→ TASK INPUTS
*** Begin section ***

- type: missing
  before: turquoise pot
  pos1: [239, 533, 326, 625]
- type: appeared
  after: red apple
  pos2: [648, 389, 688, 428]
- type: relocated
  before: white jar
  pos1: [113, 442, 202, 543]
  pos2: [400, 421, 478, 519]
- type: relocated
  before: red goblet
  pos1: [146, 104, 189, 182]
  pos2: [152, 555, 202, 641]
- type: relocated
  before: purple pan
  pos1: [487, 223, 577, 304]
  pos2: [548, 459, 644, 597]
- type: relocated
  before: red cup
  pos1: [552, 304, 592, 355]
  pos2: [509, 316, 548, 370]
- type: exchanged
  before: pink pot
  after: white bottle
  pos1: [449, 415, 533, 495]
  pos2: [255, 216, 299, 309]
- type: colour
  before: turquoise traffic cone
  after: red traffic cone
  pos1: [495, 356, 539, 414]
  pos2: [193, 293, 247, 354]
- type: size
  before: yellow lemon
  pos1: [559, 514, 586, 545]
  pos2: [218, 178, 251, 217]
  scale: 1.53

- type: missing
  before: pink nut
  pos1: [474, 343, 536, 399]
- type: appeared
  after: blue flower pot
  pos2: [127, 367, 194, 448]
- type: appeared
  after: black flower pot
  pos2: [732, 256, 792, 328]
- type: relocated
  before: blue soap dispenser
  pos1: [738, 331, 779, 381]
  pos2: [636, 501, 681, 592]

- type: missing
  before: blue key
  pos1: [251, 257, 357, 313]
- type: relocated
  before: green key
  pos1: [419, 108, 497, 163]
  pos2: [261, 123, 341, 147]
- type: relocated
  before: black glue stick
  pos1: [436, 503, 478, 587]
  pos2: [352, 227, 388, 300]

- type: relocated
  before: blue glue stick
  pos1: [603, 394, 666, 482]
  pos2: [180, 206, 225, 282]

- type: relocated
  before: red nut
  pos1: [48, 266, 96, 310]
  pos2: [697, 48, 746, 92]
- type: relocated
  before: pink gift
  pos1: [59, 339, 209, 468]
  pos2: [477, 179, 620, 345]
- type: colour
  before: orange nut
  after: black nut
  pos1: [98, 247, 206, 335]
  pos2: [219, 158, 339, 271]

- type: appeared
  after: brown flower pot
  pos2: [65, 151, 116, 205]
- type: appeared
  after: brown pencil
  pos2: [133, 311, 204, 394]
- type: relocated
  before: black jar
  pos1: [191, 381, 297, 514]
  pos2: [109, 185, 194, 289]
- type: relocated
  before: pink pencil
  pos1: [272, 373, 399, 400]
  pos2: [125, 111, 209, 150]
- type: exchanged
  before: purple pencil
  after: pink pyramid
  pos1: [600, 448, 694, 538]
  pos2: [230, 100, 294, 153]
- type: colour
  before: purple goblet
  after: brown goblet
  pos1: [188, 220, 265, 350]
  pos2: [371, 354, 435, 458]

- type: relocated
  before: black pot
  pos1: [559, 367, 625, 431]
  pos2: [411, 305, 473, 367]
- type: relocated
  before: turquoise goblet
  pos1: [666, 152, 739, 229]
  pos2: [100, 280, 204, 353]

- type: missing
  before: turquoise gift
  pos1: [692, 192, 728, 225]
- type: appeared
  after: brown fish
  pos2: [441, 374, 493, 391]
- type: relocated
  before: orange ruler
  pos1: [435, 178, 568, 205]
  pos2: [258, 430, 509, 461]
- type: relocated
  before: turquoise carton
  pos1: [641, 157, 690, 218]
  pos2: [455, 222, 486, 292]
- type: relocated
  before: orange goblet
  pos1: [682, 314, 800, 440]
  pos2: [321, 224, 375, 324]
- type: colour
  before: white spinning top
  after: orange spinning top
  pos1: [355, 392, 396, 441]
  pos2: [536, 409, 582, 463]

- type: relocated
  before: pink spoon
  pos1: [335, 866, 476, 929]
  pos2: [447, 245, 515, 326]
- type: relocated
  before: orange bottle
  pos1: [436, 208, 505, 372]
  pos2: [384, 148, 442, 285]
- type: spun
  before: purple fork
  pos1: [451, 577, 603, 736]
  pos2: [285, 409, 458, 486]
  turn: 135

*** End section ***

→ YOUR OBJECTIVE
Nothing in the entries may be left out; each line is to be output exactly.

→ PROBLEM SOLUTION
- type: missing
  before: turquoise pot
  pos1: [239, 533, 326, 625]
- type: appeared
  after: red apple
  pos2: [648, 389, 688, 428]
- type: relocated
  before: white jar
  pos1: [113, 442, 202, 543]
  pos2: [400, 421, 478, 519]
- type: relocated
  before: red goblet
  pos1: [146, 104, 189, 182]
  pos2: [152, 555, 202, 641]
- type: relocated
  before: purple pan
  pos1: [487, 223, 577, 304]
  pos2: [548, 459, 644, 597]
- type: relocated
  before: red cup
  pos1: [552, 304, 592, 355]
  pos2: [509, 316, 548, 370]
- type: exchanged
  before: pink pot
  after: white bottle
  pos1: [449, 415, 533, 495]
  pos2: [255, 216, 299, 309]
- type: colour
  before: turquoise traffic cone
  after: red traffic cone
  pos1: [495, 356, 539, 414]
  pos2: [193, 293, 247, 354]
- type: size
  before: yellow lemon
  pos1: [559, 514, 586, 545]
  pos2: [218, 178, 251, 217]
  scale: 1.53

- type: missing
  before: pink nut
  pos1: [474, 343, 536, 399]
- type: appeared
  after: blue flower pot
  pos2: [127, 367, 194, 448]
- type: appeared
  after: black flower pot
  pos2: [732, 256, 792, 328]
- type: relocated
  before: blue soap dispenser
  pos1: [738, 331, 779, 381]
  pos2: [636, 501, 681, 592]

- type: missing
  before: blue key
  pos1: [251, 257, 357, 313]
- type: relocated
  before: green key
  pos1: [419, 108, 497, 163]
  pos2: [261, 123, 341, 147]
- type: relocated
  before: black glue stick
  pos1: [436, 503, 478, 587]
  pos2: [352, 227, 388, 300]

- type: relocated
  before: blue glue stick
  pos1: [603, 394, 666, 482]
  pos2: [180, 206, 225, 282]

- type: relocated
  before: red nut
  pos1: [48, 266, 96, 310]
  pos2: [697, 48, 746, 92]
- type: relocated
  before: pink gift
  pos1: [59, 339, 209, 468]
  pos2: [477, 179, 620, 345]
- type: colour
  before: orange nut
  after: black nut
  pos1: [98, 247, 206, 335]
  pos2: [219, 158, 339, 271]

- type: appeared
  after: brown flower pot
  pos2: [65, 151, 116, 205]
- type: appeared
  after: brown pencil
  pos2: [133, 311, 204, 394]
- type: relocated
  before: black jar
  pos1: [191, 381, 297, 514]
  pos2: [109, 185, 194, 289]
- type: relocated
  before: pink pencil
  pos1: [272, 373, 399, 400]
  pos2: [125, 111, 209, 150]
- type: exchanged
  before: purple pencil
  after: pink pyramid
  pos1: [600, 448, 694, 538]
  pos2: [230, 100, 294, 153]
- type: colour
  before: purple goblet
  after: brown goblet
  pos1: [188, 220, 265, 350]
  pos2: [371, 354, 435, 458]

- type: relocated
  before: black pot
  pos1: [559, 367, 625, 431]
  pos2: [411, 305, 473, 367]
- type: relocated
  before: turquoise goblet
  pos1: [666, 152, 739, 229]
  pos2: [100, 280, 204, 353]

- type: missing
  before: turquoise gift
  pos1: [692, 192, 728, 225]
- type: appeared
  after: brown fish
  pos2: [441, 374, 493, 391]
- type: relocated
  before: orange ruler
  pos1: [435, 178, 568, 205]
  pos2: [258, 430, 509, 461]
- type: relocated
  before: turquoise carton
  pos1: [641, 157, 690, 218]
  pos2: [455, 222, 486, 292]
- type: relocated
  before: orange goblet
  pos1: [682, 314, 800, 440]
  pos2: [321, 224, 375, 324]
- type: colour
  before: white spinning top
  after: orange spinning top
  pos1: [355, 392, 396, 441]
  pos2: [536, 409, 582, 463]

- type: relocated
  before: pink spoon
  pos1: [335, 866, 476, 929]
  pos2: [447, 245, 515, 326]
- type: relocated
  before: orange bottle
  pos1: [436, 208, 505, 372]
  pos2: [384, 148, 442, 285]
- type: spun
  before: purple fork
  pos1: [451, 577, 603, 736]
  pos2: [285, 409, 458, 486]
  turn: 135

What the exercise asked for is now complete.